=== ASSIGNED TASK ===
Leave out the images and output the records word for word.

=== Closed vertex rings ===
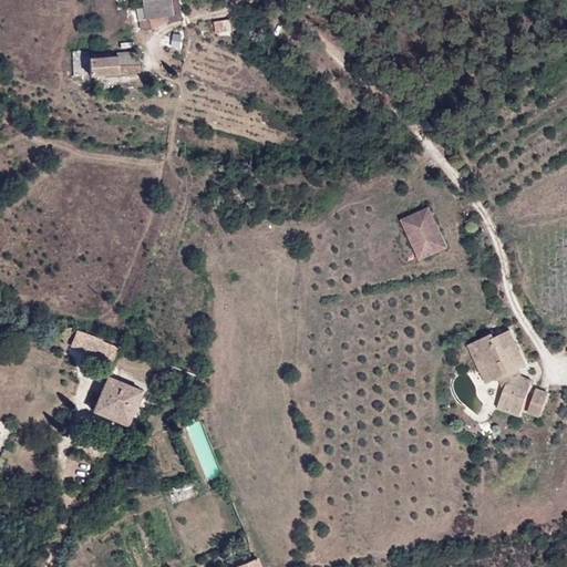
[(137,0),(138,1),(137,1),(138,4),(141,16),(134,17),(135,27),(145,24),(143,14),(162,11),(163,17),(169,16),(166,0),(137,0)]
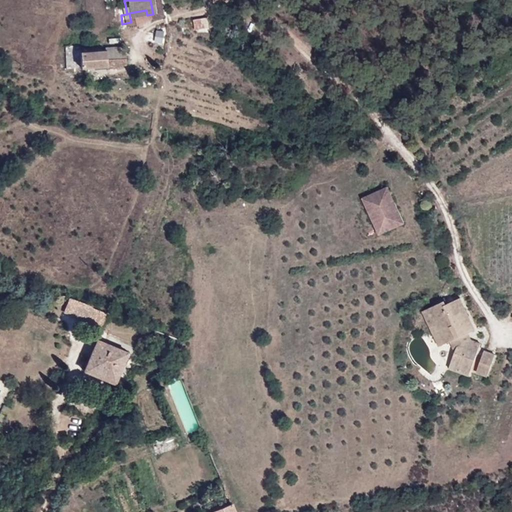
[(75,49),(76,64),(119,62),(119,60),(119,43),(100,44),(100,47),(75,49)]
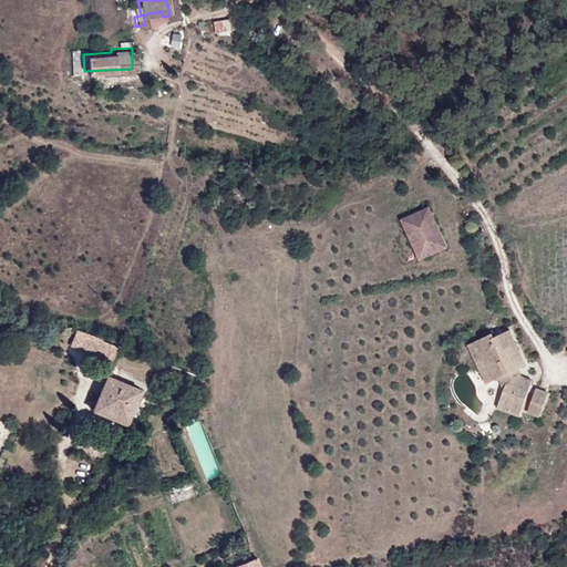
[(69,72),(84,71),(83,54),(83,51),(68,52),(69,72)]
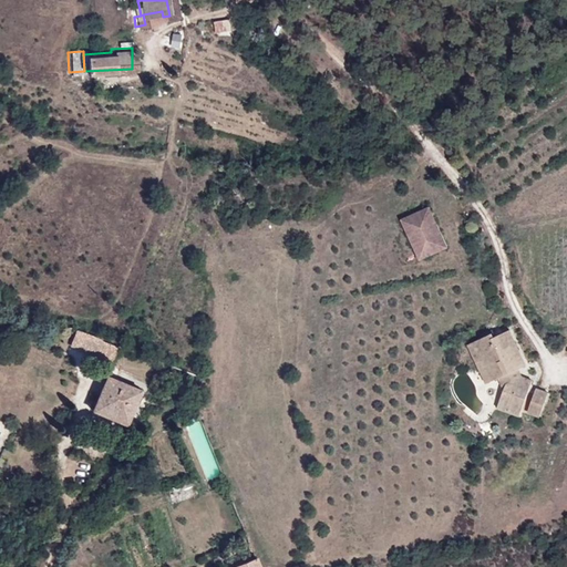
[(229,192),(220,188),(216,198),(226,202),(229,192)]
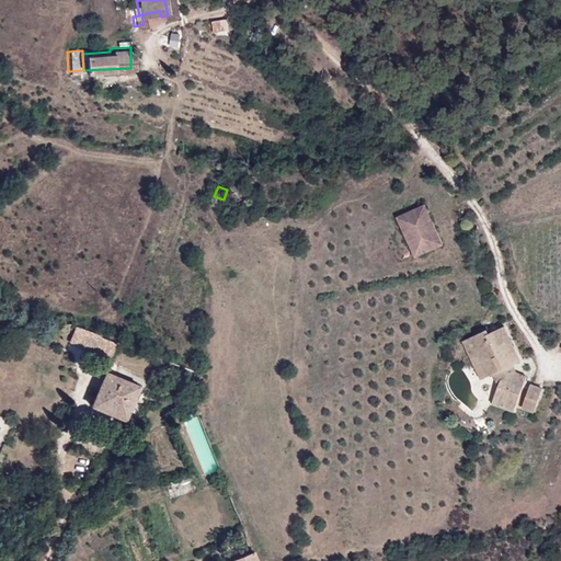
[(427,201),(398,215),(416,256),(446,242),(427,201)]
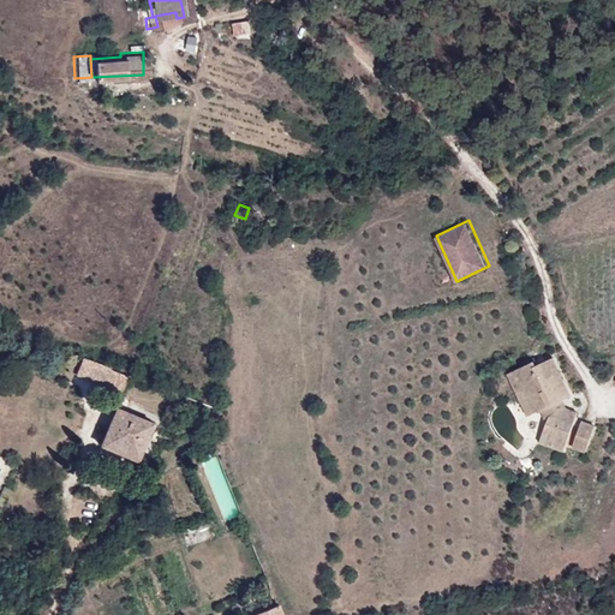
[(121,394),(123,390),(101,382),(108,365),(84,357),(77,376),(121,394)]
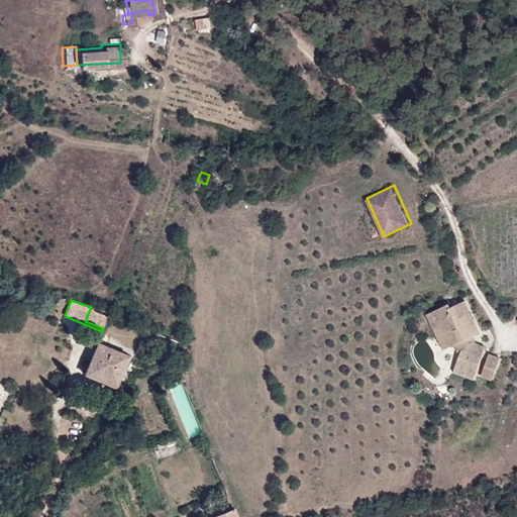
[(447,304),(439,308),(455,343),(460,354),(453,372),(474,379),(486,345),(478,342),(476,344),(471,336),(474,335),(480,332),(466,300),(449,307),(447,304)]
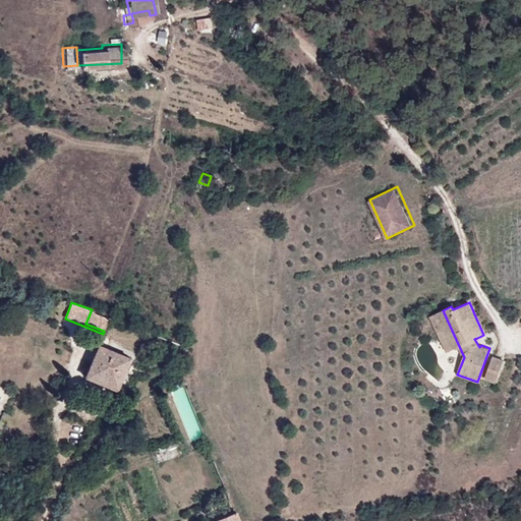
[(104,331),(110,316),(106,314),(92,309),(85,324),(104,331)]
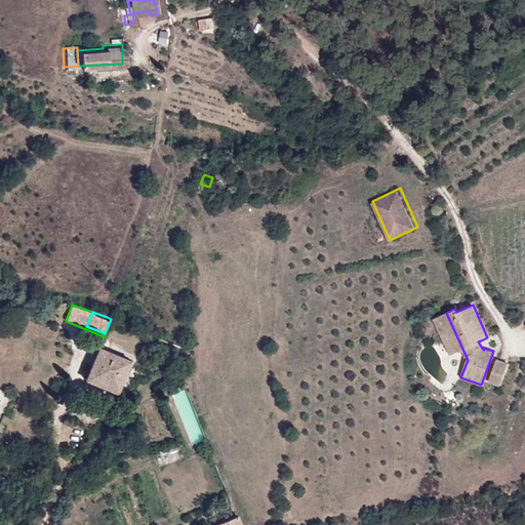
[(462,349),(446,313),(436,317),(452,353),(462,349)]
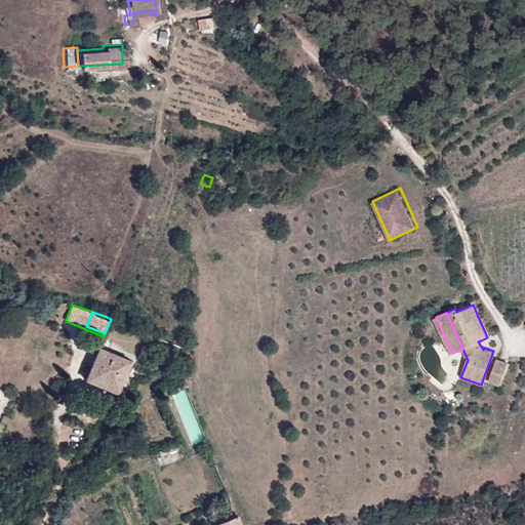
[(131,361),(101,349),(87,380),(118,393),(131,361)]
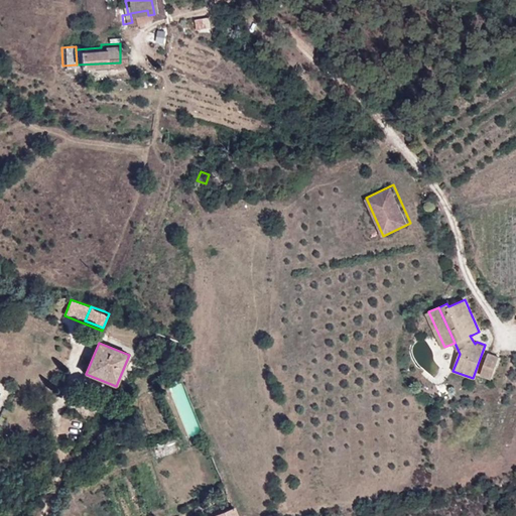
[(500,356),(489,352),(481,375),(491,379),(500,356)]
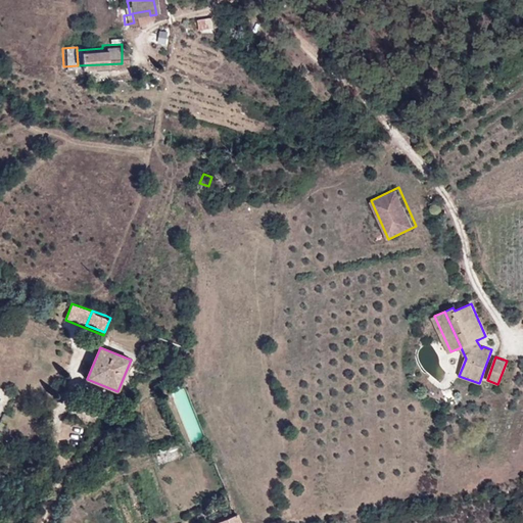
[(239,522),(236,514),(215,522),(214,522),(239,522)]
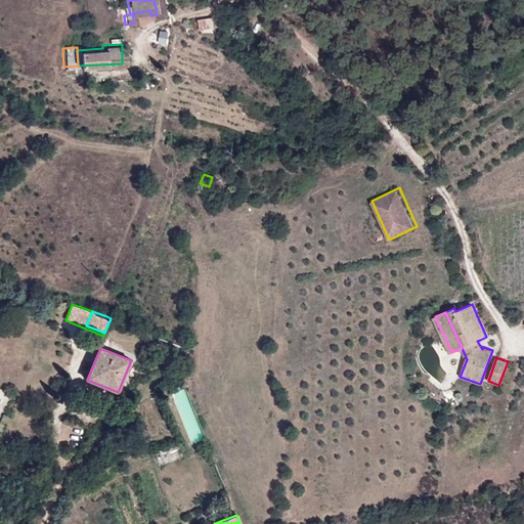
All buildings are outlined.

=== EXPECTED ANSWER ===
[(137,0),(138,1),(137,1),(138,4),(141,16),(134,17),(135,27),(145,24),(143,14),(162,11),(163,17),(169,16),(166,0),(137,0)]
[(75,49),(76,64),(119,62),(119,60),(119,43),(100,44),(100,47),(75,49)]
[(69,72),(84,71),(83,54),(83,51),(68,52),(69,72)]
[(229,192),(220,188),(216,198),(226,202),(229,192)]
[(427,201),(398,215),(416,256),(446,242),(427,201)]
[(121,394),(123,390),(101,382),(108,365),(84,357),(77,376),(121,394)]
[(447,304),(439,308),(455,343),(460,354),(453,372),(474,379),(486,345),(478,342),(476,344),(471,336),(474,335),(480,332),(466,300),(449,307),(447,304)]
[(104,331),(110,316),(106,314),(92,309),(85,324),(104,331)]
[(462,349),(446,313),(436,317),(452,353),(462,349)]
[(131,361),(101,349),(87,380),(118,393),(131,361)]
[(500,356),(489,352),(481,375),(491,379),(500,356)]
[(239,522),(236,514),(215,522),(214,522),(239,522)]
All buildings are outlined.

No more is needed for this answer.